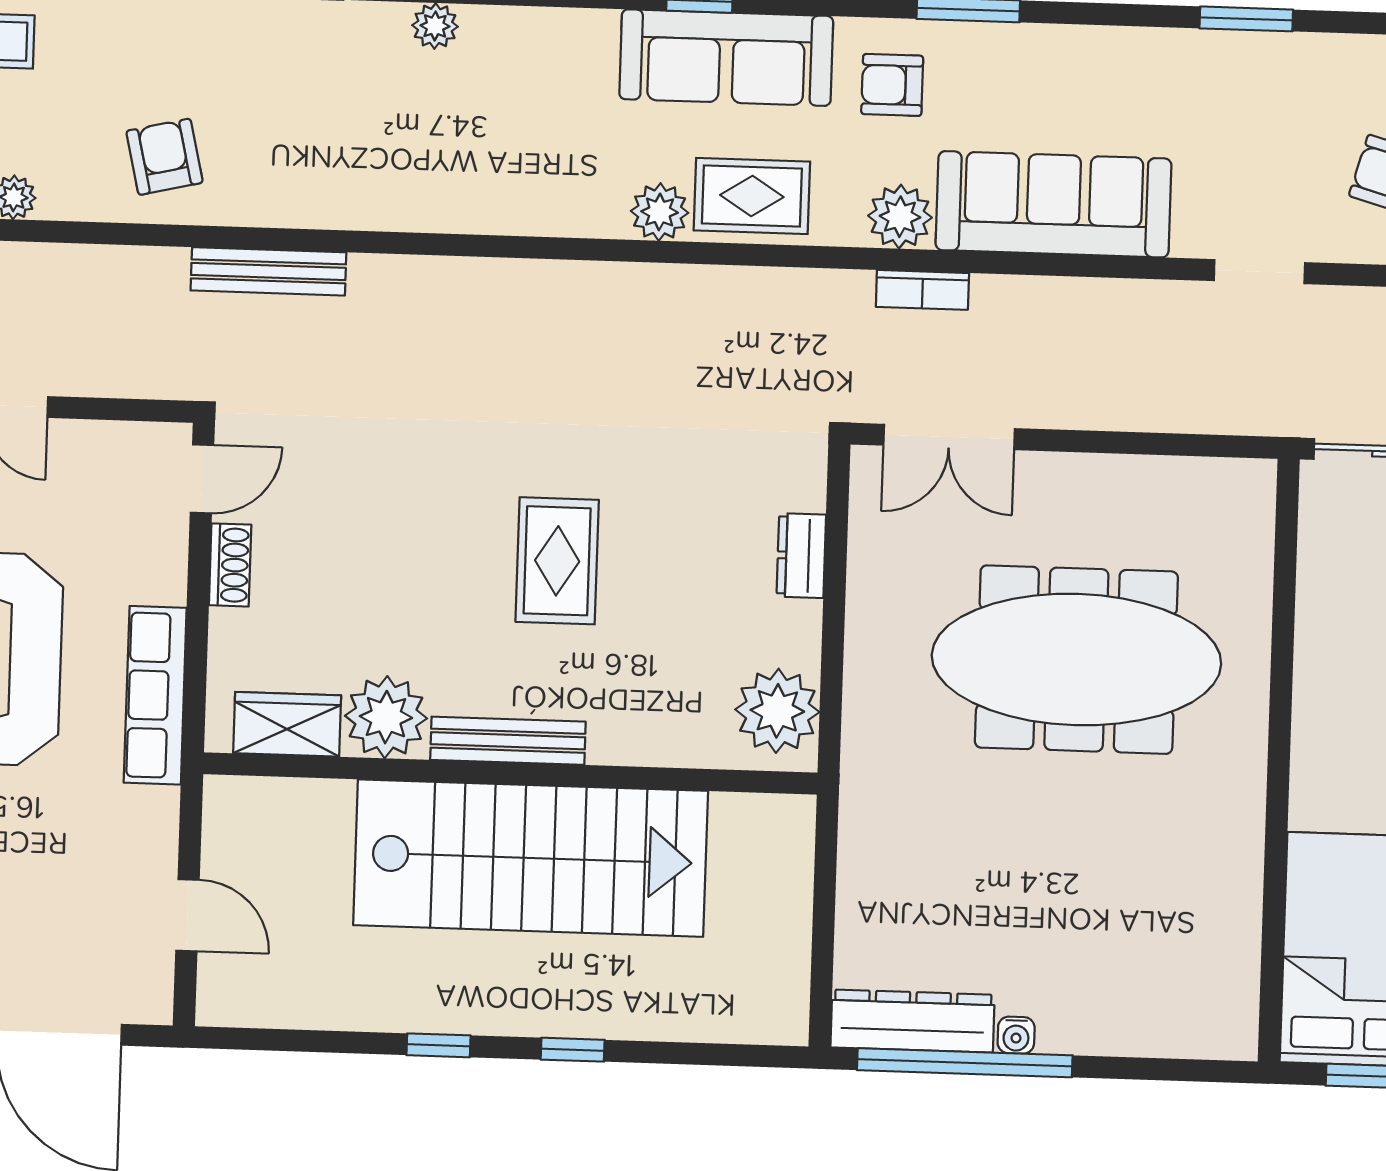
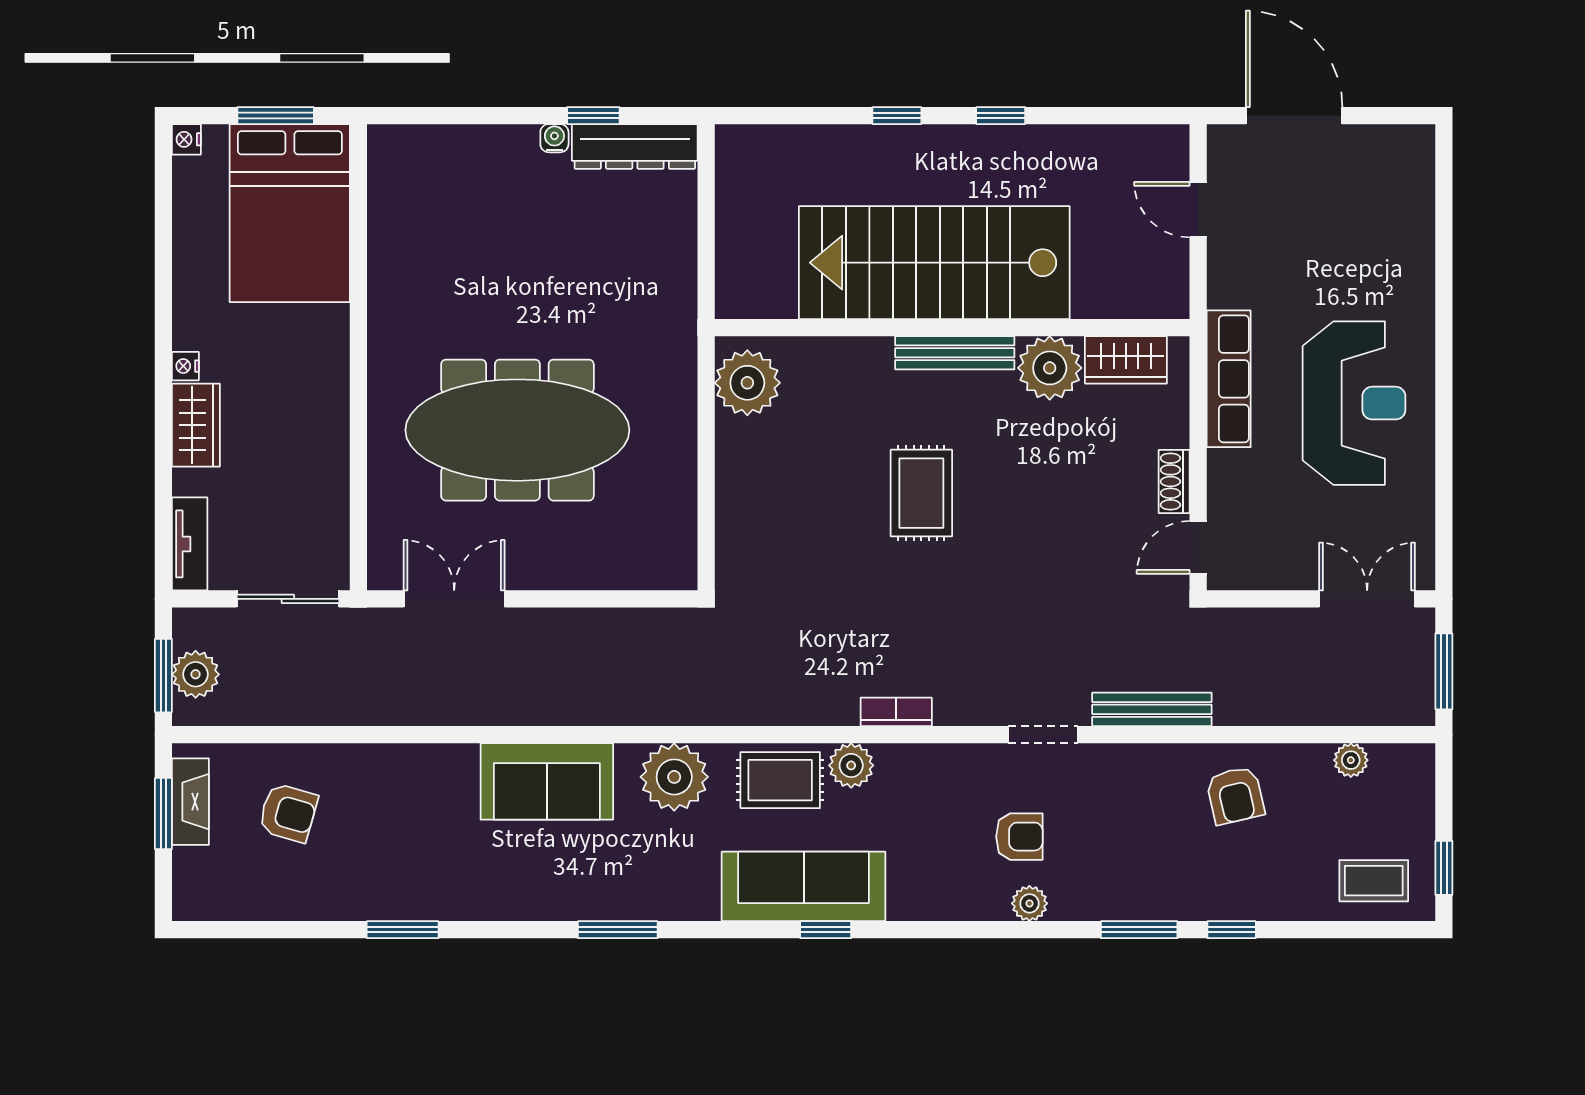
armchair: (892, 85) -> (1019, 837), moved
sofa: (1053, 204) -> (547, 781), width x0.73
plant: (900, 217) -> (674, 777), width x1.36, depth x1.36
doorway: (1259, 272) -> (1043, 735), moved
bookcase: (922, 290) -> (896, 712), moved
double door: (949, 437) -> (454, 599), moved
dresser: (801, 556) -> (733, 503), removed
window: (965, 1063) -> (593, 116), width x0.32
----
> [Brief] Without the images, write out all of the records exactly.

> [Answer to the problem]
armchair: (892, 85) -> (1019, 837), moved
sofa: (1053, 204) -> (547, 781), width x0.73
plant: (900, 217) -> (674, 777), width x1.36, depth x1.36
doorway: (1259, 272) -> (1043, 735), moved
bookcase: (922, 290) -> (896, 712), moved
double door: (949, 437) -> (454, 599), moved
dresser: (801, 556) -> (733, 503), removed
window: (965, 1063) -> (593, 116), width x0.32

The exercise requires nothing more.